RECORD SET:

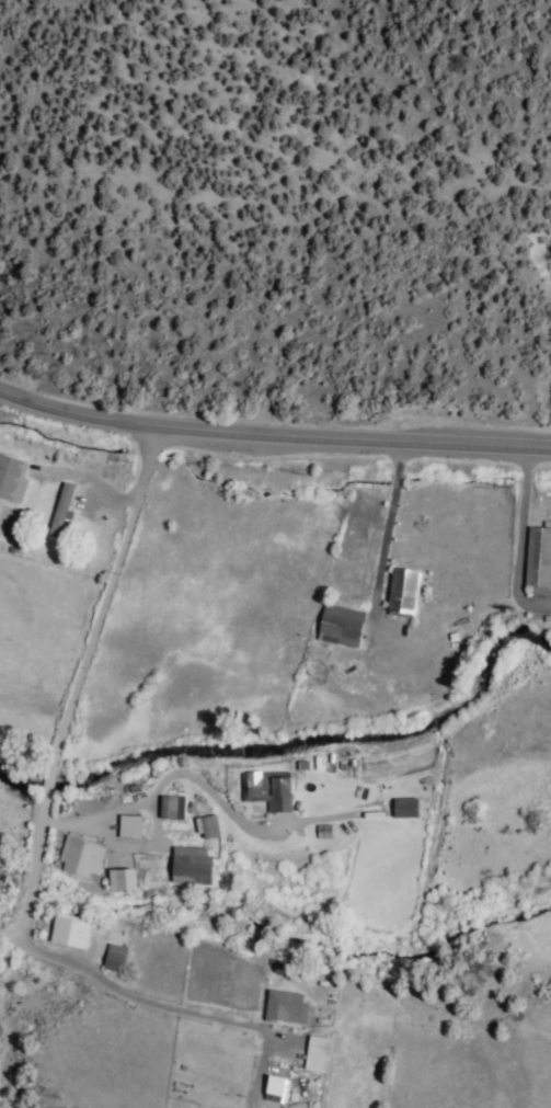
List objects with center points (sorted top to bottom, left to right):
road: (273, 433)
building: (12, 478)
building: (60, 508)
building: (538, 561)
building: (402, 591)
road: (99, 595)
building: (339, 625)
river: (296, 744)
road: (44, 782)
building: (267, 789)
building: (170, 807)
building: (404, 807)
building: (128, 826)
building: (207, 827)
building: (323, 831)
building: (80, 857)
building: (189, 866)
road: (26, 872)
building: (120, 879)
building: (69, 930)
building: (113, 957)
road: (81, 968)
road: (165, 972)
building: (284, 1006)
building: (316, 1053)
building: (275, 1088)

TASK TO CARRY OUT: Line for line, restate the data above and omit every picture.

ANSWER:
List objects with center points (sorted top to bottom, left to right):
road: (273, 433)
building: (12, 478)
building: (60, 508)
building: (538, 561)
building: (402, 591)
road: (99, 595)
building: (339, 625)
river: (296, 744)
road: (44, 782)
building: (267, 789)
building: (170, 807)
building: (404, 807)
building: (128, 826)
building: (207, 827)
building: (323, 831)
building: (80, 857)
building: (189, 866)
road: (26, 872)
building: (120, 879)
building: (69, 930)
building: (113, 957)
road: (81, 968)
road: (165, 972)
building: (284, 1006)
building: (316, 1053)
building: (275, 1088)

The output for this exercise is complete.